*Entries shown*.
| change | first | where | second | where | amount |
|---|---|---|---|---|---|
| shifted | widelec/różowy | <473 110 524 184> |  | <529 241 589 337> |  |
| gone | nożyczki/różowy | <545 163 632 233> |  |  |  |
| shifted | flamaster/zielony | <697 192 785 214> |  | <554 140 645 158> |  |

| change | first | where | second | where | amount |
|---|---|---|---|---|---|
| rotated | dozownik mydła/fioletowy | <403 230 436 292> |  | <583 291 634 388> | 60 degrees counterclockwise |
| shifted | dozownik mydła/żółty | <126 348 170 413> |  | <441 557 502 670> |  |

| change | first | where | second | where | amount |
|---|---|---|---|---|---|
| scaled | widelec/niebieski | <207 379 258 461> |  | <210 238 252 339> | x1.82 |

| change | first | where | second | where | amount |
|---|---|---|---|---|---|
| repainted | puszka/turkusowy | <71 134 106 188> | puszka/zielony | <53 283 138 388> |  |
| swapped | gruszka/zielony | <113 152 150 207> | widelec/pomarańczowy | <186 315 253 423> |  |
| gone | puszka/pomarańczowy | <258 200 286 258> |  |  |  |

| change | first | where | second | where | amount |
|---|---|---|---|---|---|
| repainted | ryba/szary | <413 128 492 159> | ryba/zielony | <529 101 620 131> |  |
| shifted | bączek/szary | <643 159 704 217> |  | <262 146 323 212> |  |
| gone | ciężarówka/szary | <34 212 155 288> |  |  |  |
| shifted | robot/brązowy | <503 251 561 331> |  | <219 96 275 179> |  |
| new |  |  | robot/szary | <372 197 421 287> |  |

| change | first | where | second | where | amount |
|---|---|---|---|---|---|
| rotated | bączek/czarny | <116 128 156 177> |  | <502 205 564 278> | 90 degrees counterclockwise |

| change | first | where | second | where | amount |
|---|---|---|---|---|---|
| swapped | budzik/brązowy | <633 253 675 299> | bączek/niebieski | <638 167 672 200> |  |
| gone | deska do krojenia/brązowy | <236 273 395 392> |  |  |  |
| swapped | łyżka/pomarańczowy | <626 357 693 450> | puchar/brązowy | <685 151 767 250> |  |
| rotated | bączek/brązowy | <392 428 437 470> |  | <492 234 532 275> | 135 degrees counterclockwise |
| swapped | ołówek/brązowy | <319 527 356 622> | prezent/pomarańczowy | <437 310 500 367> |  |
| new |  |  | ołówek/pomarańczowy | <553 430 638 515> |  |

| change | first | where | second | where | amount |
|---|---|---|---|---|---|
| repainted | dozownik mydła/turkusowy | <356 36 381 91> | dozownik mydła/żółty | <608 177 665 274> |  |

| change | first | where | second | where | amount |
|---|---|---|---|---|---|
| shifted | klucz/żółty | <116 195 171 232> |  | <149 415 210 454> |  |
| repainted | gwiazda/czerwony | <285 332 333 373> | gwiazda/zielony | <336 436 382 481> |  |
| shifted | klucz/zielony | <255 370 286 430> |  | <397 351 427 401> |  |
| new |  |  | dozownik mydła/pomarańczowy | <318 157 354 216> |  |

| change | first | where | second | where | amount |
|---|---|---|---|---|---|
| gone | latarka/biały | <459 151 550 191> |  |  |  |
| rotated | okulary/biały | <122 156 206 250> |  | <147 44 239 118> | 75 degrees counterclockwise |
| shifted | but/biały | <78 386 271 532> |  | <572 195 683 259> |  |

*What needs to be done*. An exact restatement of the data above is required.

*Problem solution*.
| change | first | where | second | where | amount |
|---|---|---|---|---|---|
| shifted | widelec/różowy | <473 110 524 184> |  | <529 241 589 337> |  |
| gone | nożyczki/różowy | <545 163 632 233> |  |  |  |
| shifted | flamaster/zielony | <697 192 785 214> |  | <554 140 645 158> |  |

| change | first | where | second | where | amount |
|---|---|---|---|---|---|
| rotated | dozownik mydła/fioletowy | <403 230 436 292> |  | <583 291 634 388> | 60 degrees counterclockwise |
| shifted | dozownik mydła/żółty | <126 348 170 413> |  | <441 557 502 670> |  |

| change | first | where | second | where | amount |
|---|---|---|---|---|---|
| scaled | widelec/niebieski | <207 379 258 461> |  | <210 238 252 339> | x1.82 |

| change | first | where | second | where | amount |
|---|---|---|---|---|---|
| repainted | puszka/turkusowy | <71 134 106 188> | puszka/zielony | <53 283 138 388> |  |
| swapped | gruszka/zielony | <113 152 150 207> | widelec/pomarańczowy | <186 315 253 423> |  |
| gone | puszka/pomarańczowy | <258 200 286 258> |  |  |  |

| change | first | where | second | where | amount |
|---|---|---|---|---|---|
| repainted | ryba/szary | <413 128 492 159> | ryba/zielony | <529 101 620 131> |  |
| shifted | bączek/szary | <643 159 704 217> |  | <262 146 323 212> |  |
| gone | ciężarówka/szary | <34 212 155 288> |  |  |  |
| shifted | robot/brązowy | <503 251 561 331> |  | <219 96 275 179> |  |
| new |  |  | robot/szary | <372 197 421 287> |  |

| change | first | where | second | where | amount |
|---|---|---|---|---|---|
| rotated | bączek/czarny | <116 128 156 177> |  | <502 205 564 278> | 90 degrees counterclockwise |

| change | first | where | second | where | amount |
|---|---|---|---|---|---|
| swapped | budzik/brązowy | <633 253 675 299> | bączek/niebieski | <638 167 672 200> |  |
| gone | deska do krojenia/brązowy | <236 273 395 392> |  |  |  |
| swapped | łyżka/pomarańczowy | <626 357 693 450> | puchar/brązowy | <685 151 767 250> |  |
| rotated | bączek/brązowy | <392 428 437 470> |  | <492 234 532 275> | 135 degrees counterclockwise |
| swapped | ołówek/brązowy | <319 527 356 622> | prezent/pomarańczowy | <437 310 500 367> |  |
| new |  |  | ołówek/pomarańczowy | <553 430 638 515> |  |

| change | first | where | second | where | amount |
|---|---|---|---|---|---|
| repainted | dozownik mydła/turkusowy | <356 36 381 91> | dozownik mydła/żółty | <608 177 665 274> |  |

| change | first | where | second | where | amount |
|---|---|---|---|---|---|
| shifted | klucz/żółty | <116 195 171 232> |  | <149 415 210 454> |  |
| repainted | gwiazda/czerwony | <285 332 333 373> | gwiazda/zielony | <336 436 382 481> |  |
| shifted | klucz/zielony | <255 370 286 430> |  | <397 351 427 401> |  |
| new |  |  | dozownik mydła/pomarańczowy | <318 157 354 216> |  |

| change | first | where | second | where | amount |
|---|---|---|---|---|---|
| gone | latarka/biały | <459 151 550 191> |  |  |  |
| rotated | okulary/biały | <122 156 206 250> |  | <147 44 239 118> | 75 degrees counterclockwise |
| shifted | but/biały | <78 386 271 532> |  | <572 195 683 259> |  |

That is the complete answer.